= ACTION ITEM =
Give again, unaltered, the lines of the listing below that run from the line having "(825, 397) = (491, 297): orange" through the line having "(1111, 315) = (690, 178): white".

= EXERCISE INPUTS =
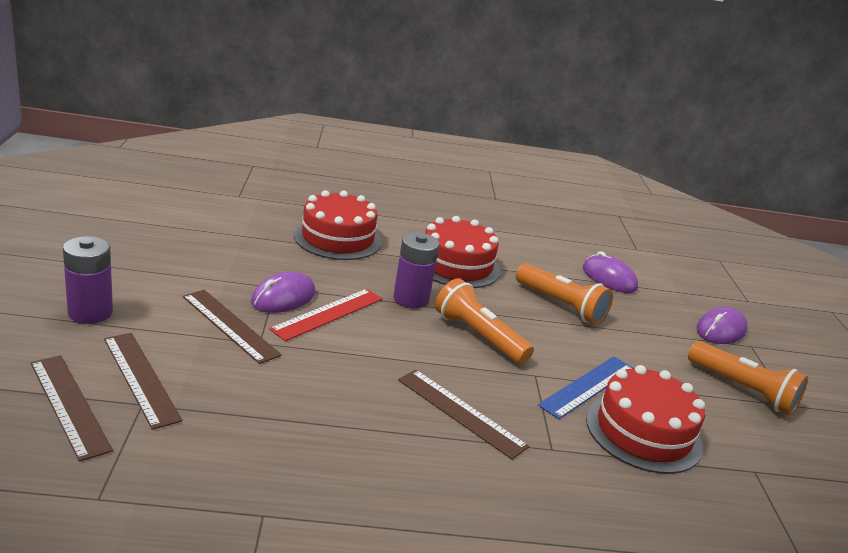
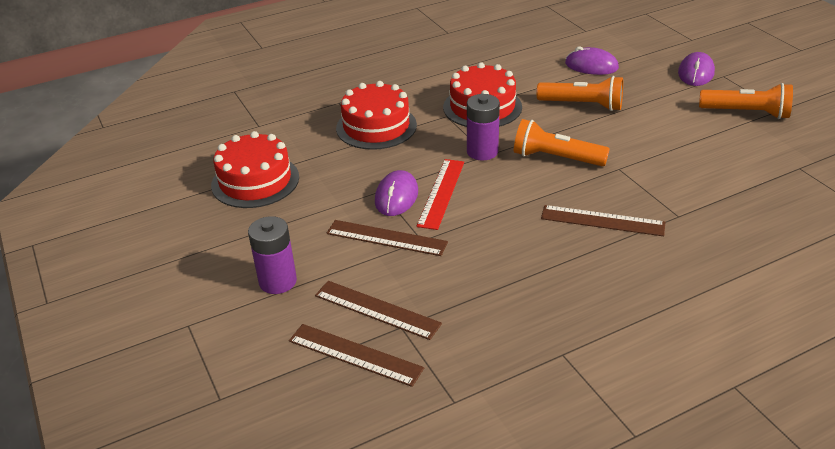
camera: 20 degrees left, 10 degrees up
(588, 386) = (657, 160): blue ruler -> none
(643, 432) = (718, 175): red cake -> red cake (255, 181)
==
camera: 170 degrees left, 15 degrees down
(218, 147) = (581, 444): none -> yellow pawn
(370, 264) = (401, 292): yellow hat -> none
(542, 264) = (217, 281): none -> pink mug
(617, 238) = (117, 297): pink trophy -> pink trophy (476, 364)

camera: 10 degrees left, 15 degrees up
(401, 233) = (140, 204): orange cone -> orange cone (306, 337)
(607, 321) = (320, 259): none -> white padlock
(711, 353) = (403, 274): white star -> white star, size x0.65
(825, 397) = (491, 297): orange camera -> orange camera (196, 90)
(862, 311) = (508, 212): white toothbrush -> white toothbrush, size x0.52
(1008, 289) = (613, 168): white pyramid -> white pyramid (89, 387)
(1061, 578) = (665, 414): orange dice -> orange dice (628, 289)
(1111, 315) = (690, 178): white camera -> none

= SOLUTION FOR THIS EXERCISE =
(825, 397) = (491, 297): orange camera -> orange camera (196, 90)
(862, 311) = (508, 212): white toothbrush -> white toothbrush, size x0.52
(1008, 289) = (613, 168): white pyramid -> white pyramid (89, 387)
(1061, 578) = (665, 414): orange dice -> orange dice (628, 289)
(1111, 315) = (690, 178): white camera -> none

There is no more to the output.